### Source material
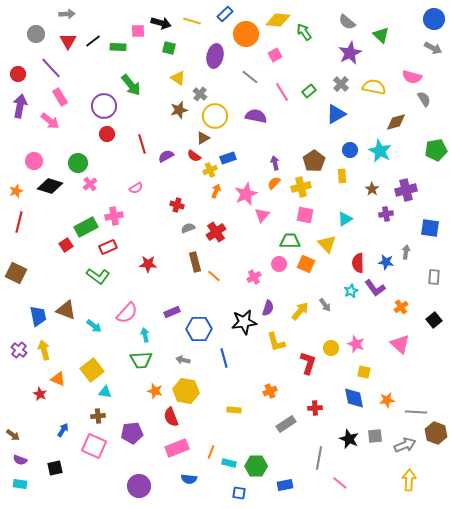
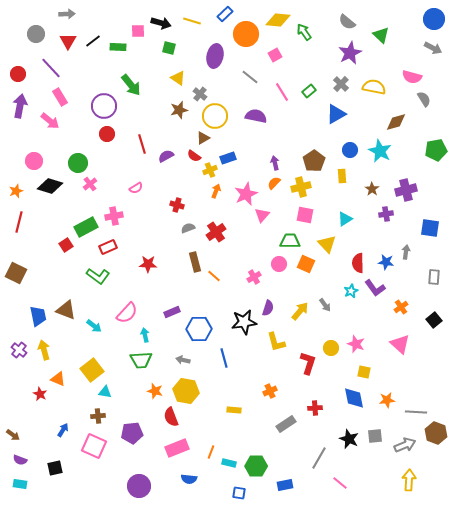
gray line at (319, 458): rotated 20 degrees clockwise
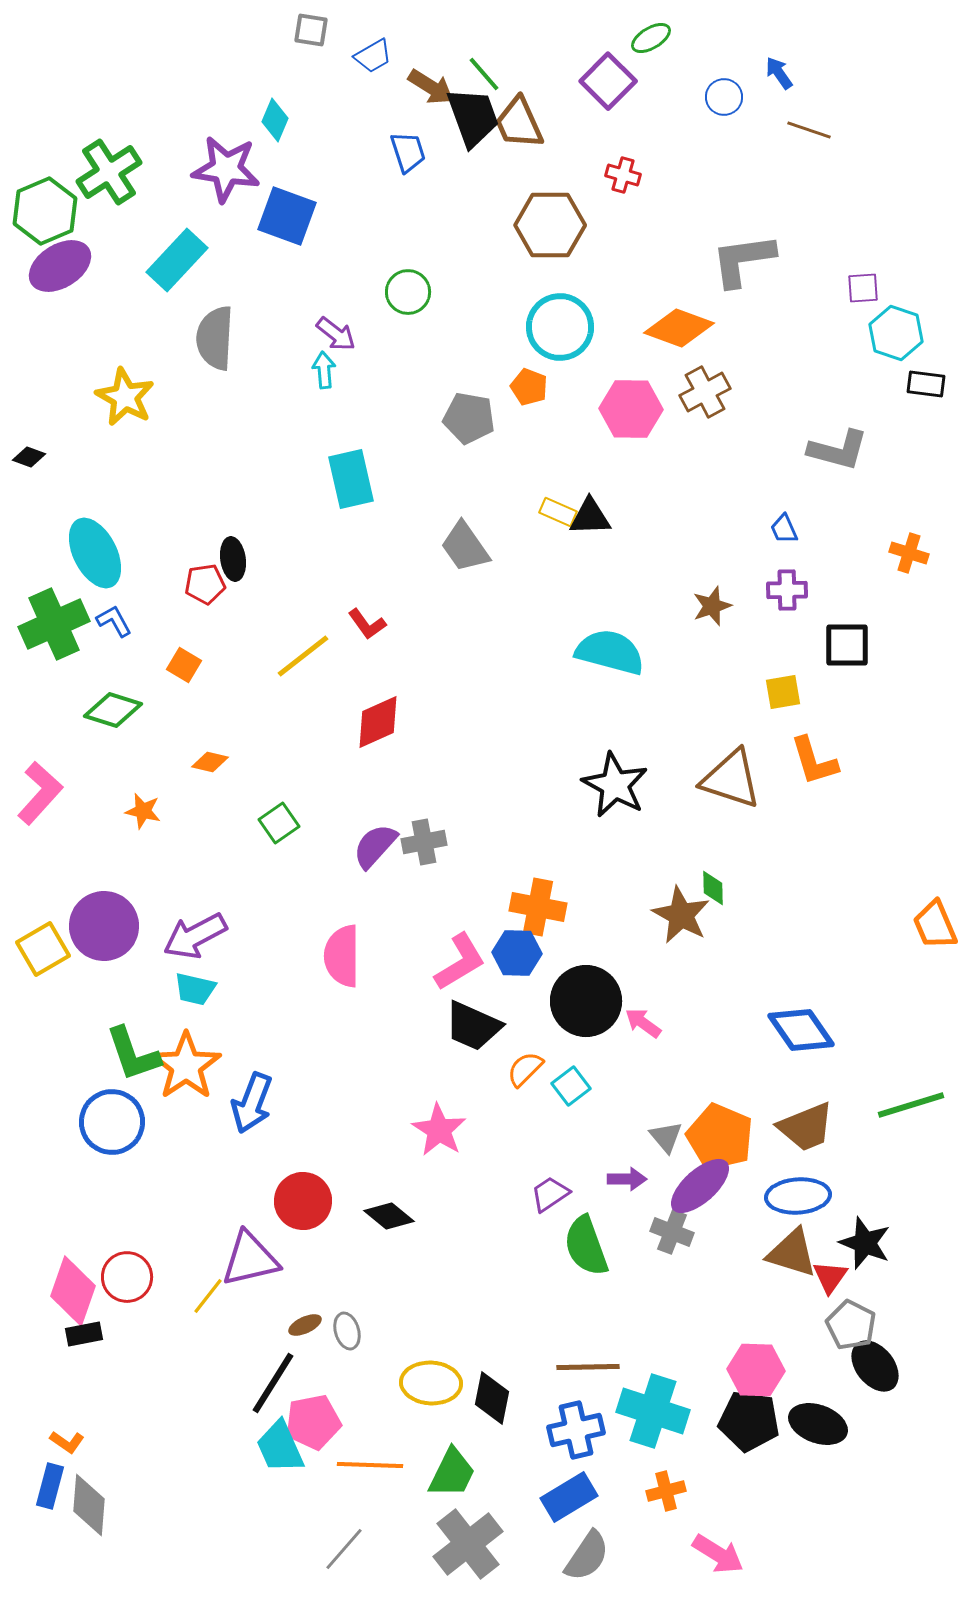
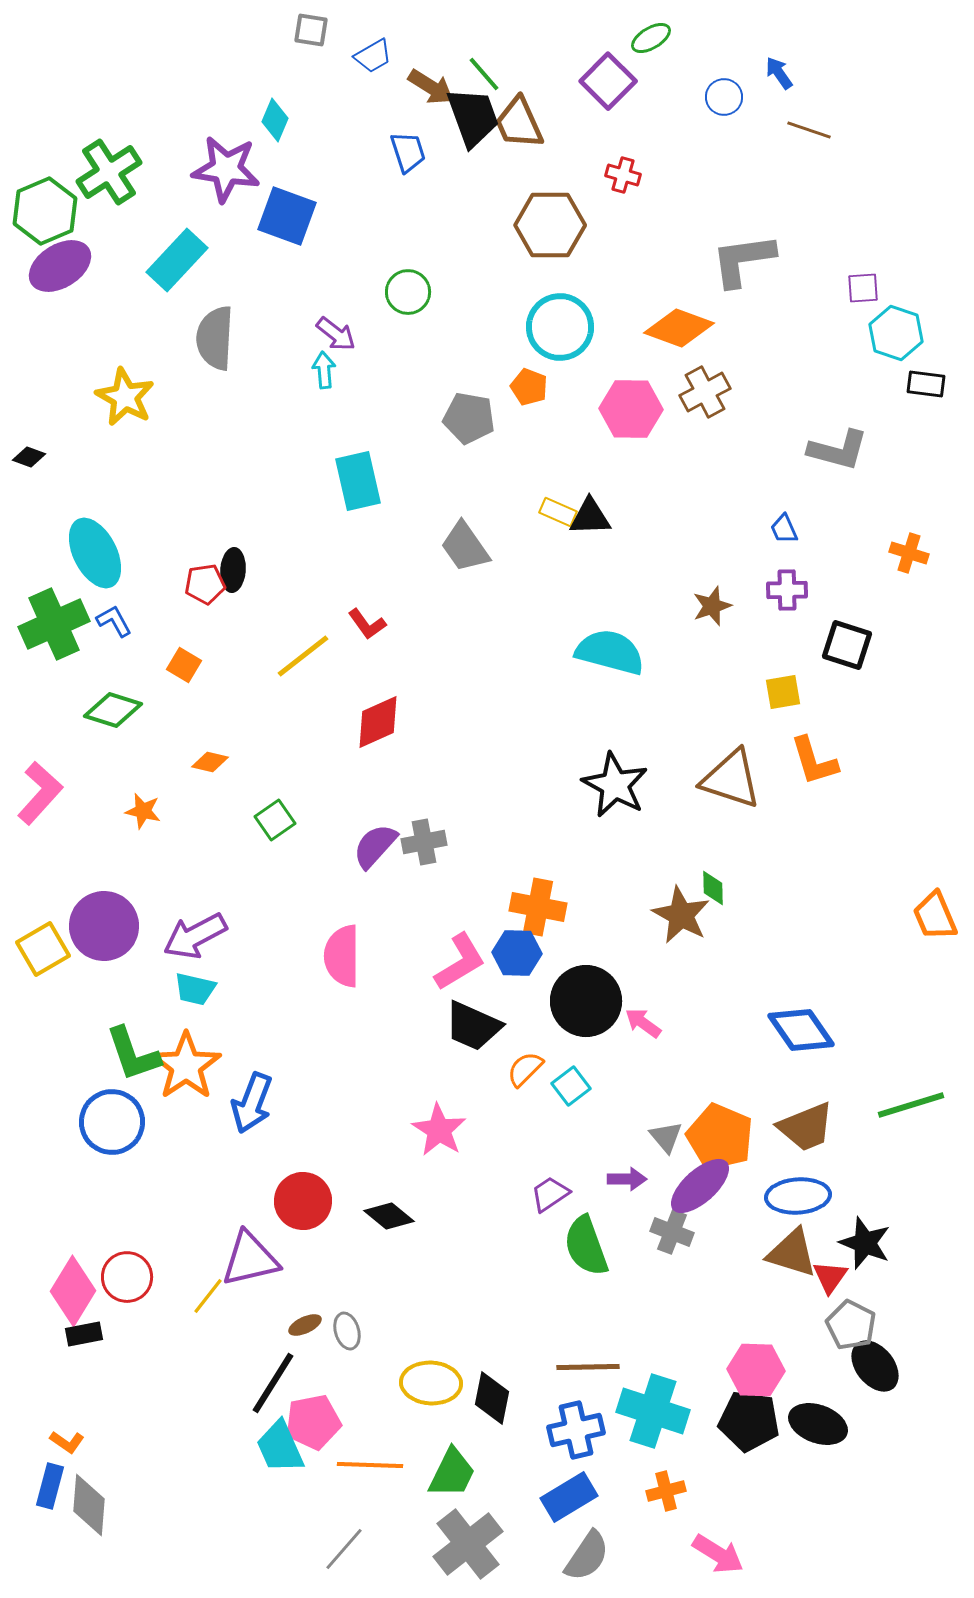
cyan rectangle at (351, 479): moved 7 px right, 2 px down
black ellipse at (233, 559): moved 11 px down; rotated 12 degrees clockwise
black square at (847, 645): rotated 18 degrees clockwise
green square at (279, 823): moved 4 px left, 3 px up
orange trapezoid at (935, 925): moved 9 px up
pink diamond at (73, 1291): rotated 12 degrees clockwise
######
What to work on: Turn every line of the items above into a numbered list, skipping blank lines and leaving the pictures out.

Full solution:
1. gray line at (319, 458): rotated 20 degrees clockwise
2. cyan rectangle at (351, 479): moved 7 px right, 2 px down
3. black ellipse at (233, 559): moved 11 px down; rotated 12 degrees clockwise
4. black square at (847, 645): rotated 18 degrees clockwise
5. green square at (279, 823): moved 4 px left, 3 px up
6. orange trapezoid at (935, 925): moved 9 px up
7. pink diamond at (73, 1291): rotated 12 degrees clockwise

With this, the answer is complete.